-- Brief --
The response must consist of the lines from the one holding "The camera went 40" through the final line of the entries, given again exactly and without any pictures.

Source records:
Content starts

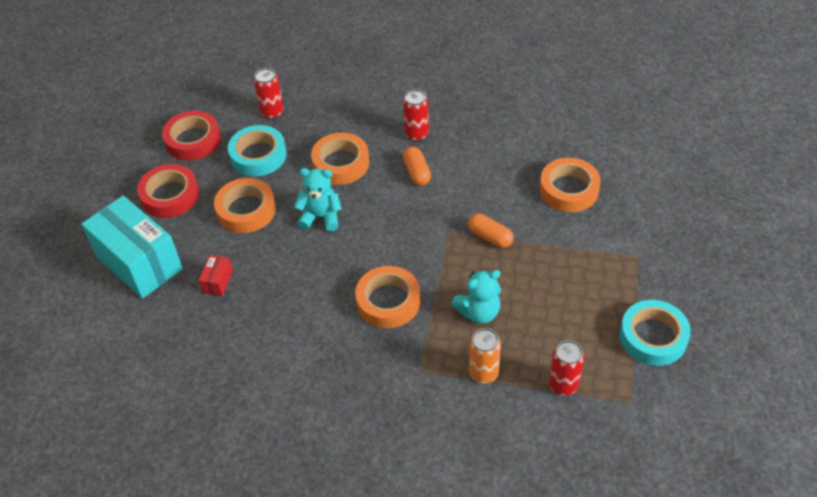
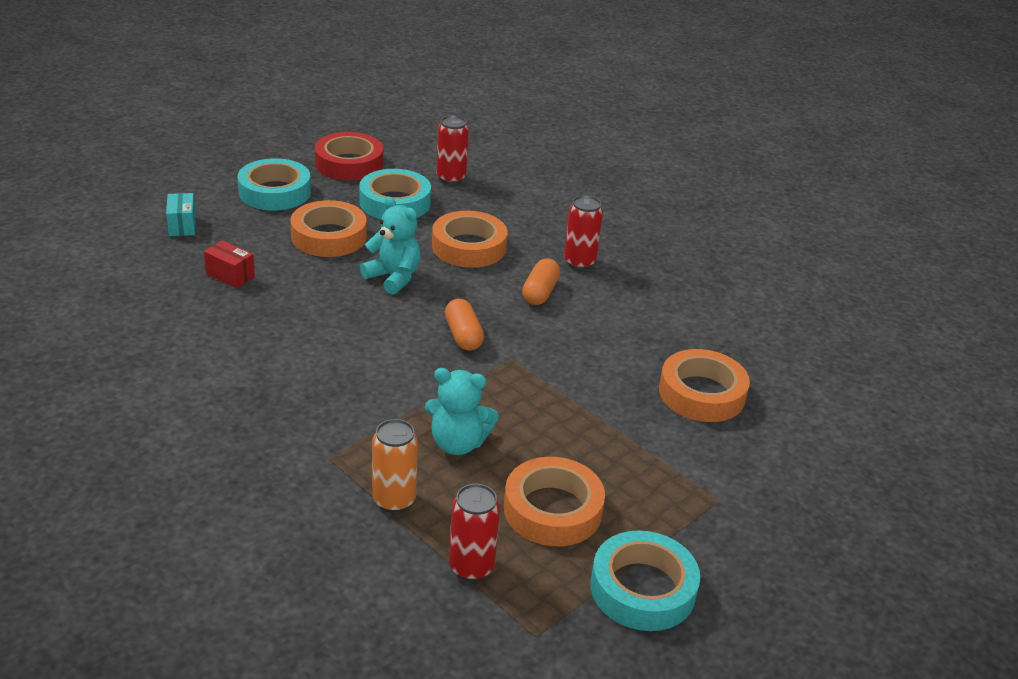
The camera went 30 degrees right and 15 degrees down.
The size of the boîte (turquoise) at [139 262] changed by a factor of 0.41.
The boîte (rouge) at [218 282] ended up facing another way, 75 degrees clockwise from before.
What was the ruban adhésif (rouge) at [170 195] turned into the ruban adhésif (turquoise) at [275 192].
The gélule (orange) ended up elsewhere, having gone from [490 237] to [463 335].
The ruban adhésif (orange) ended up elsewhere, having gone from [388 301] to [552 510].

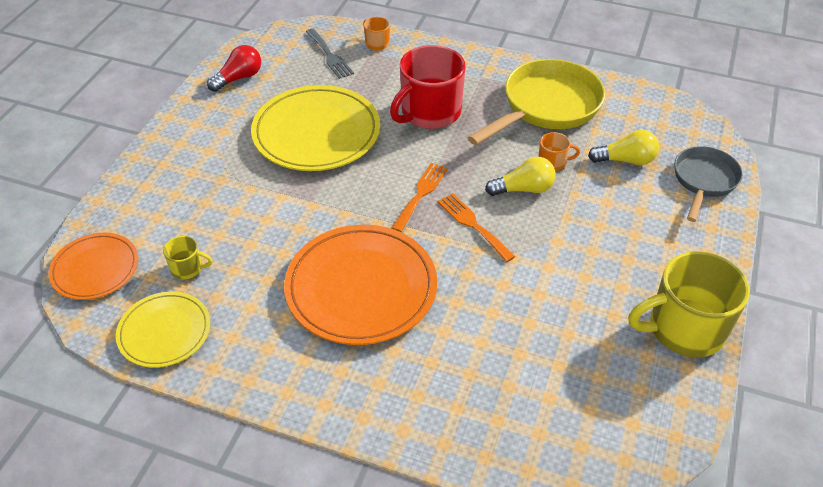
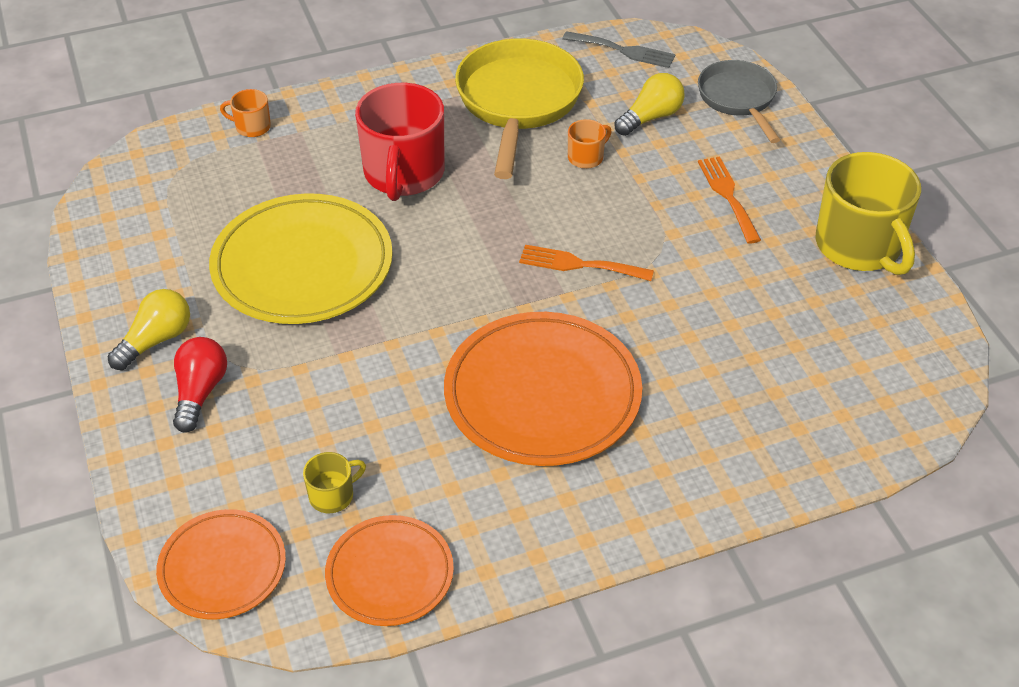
The camera went 40 degrees left and 0 degrees up.
The ampoule (jaune) ended up elsewhere, having gone from [523 189] to [156 340].
The ampoule (rouge) ended up elsewhere, having gone from [239 78] to [200 392].
What was the assiette (jaune) at [164 332] turned into the assiette (orange) at [390 574].
The fourchette (gris) ended up elsewhere, having gone from [329 56] to [624 51].
The fourchette (orange) ended up elsewhere, having gone from [421 194] to [728 195].
The tasse (jaune) at [684 329] ended up facing another way, 60 degrees counterclockwise from before.

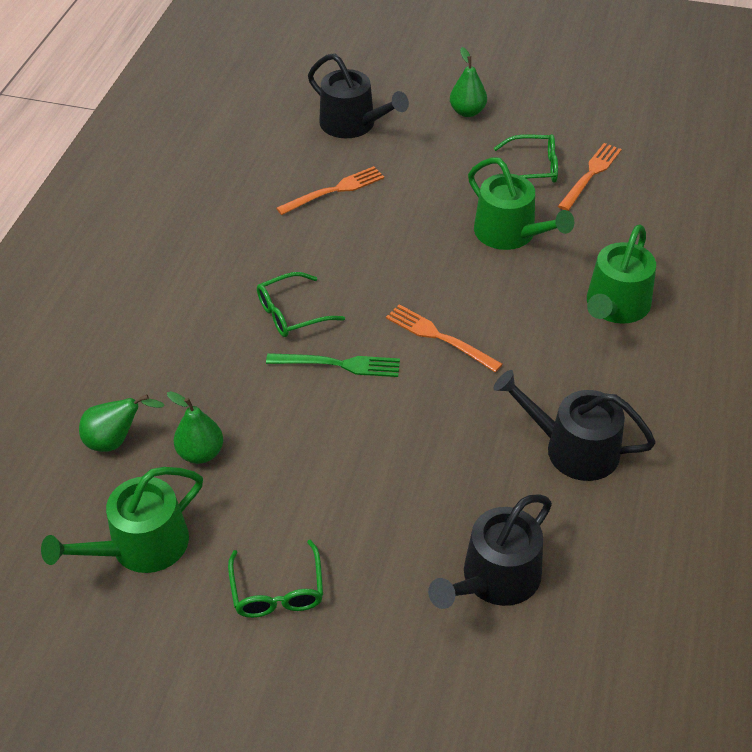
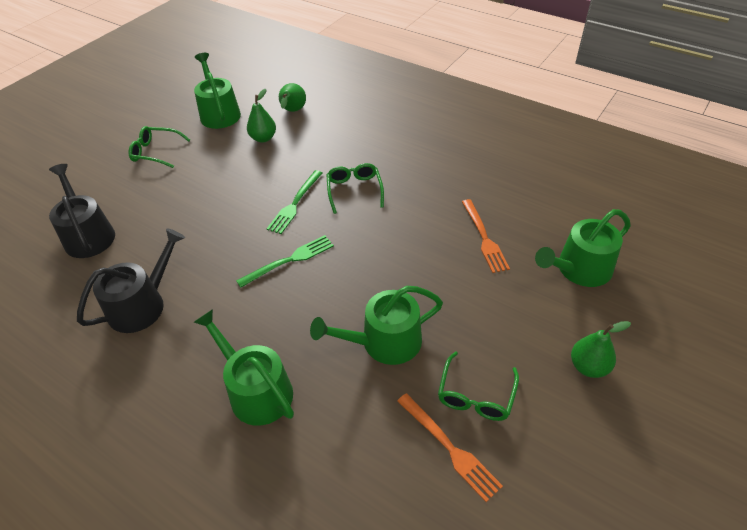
The camera went 110 degrees right and 0 degrees up.
What was the fourchette (orange) at [439 337] turned into the fourchette (vert) at [289 260].
What was the arrosoir (noir) at [353 124] turned into the arrosoir (vert) at [579 269].

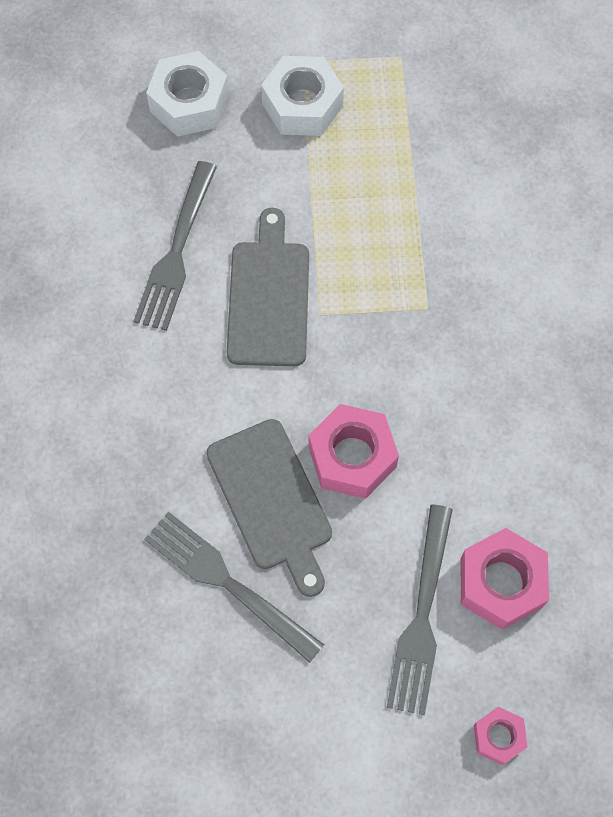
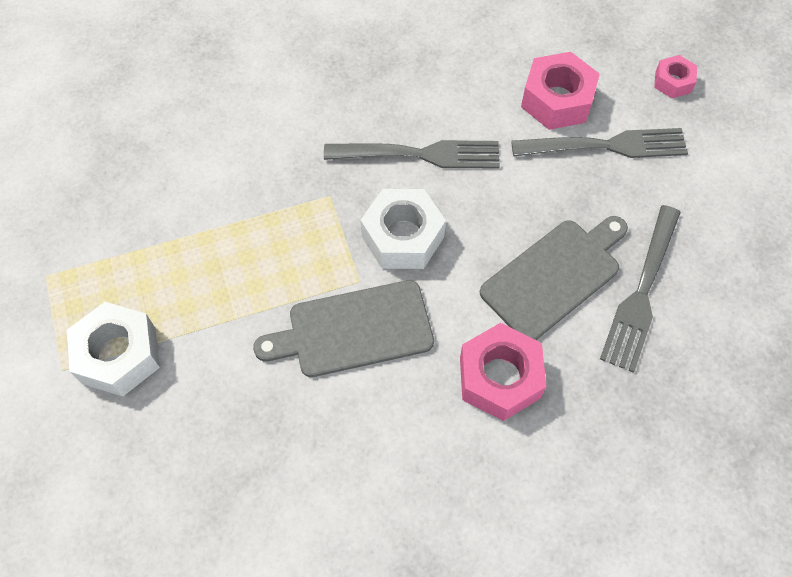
The camera went 105 degrees left and 5 degrees down.
The fourchette (gris) ended up elsewhere, having gone from [176 252] to [420 154].
The écrou (blanc) ended up elsewhere, having gone from [189 103] to [402 237].
The écrou (rose) ended up elsewhere, having gone from [352 457] to [499 377].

Content ends

-- Expected answer --
The camera went 40 degrees left and 0 degrees up.
The ampoule (jaune) ended up elsewhere, having gone from [523 189] to [156 340].
The ampoule (rouge) ended up elsewhere, having gone from [239 78] to [200 392].
What was the assiette (jaune) at [164 332] turned into the assiette (orange) at [390 574].
The fourchette (gris) ended up elsewhere, having gone from [329 56] to [624 51].
The fourchette (orange) ended up elsewhere, having gone from [421 194] to [728 195].
The tasse (jaune) at [684 329] ended up facing another way, 60 degrees counterclockwise from before.

The camera went 110 degrees right and 0 degrees up.
What was the fourchette (orange) at [439 337] turned into the fourchette (vert) at [289 260].
What was the arrosoir (noir) at [353 124] turned into the arrosoir (vert) at [579 269].

The camera went 105 degrees left and 5 degrees down.
The fourchette (gris) ended up elsewhere, having gone from [176 252] to [420 154].
The écrou (blanc) ended up elsewhere, having gone from [189 103] to [402 237].
The écrou (rose) ended up elsewhere, having gone from [352 457] to [499 377].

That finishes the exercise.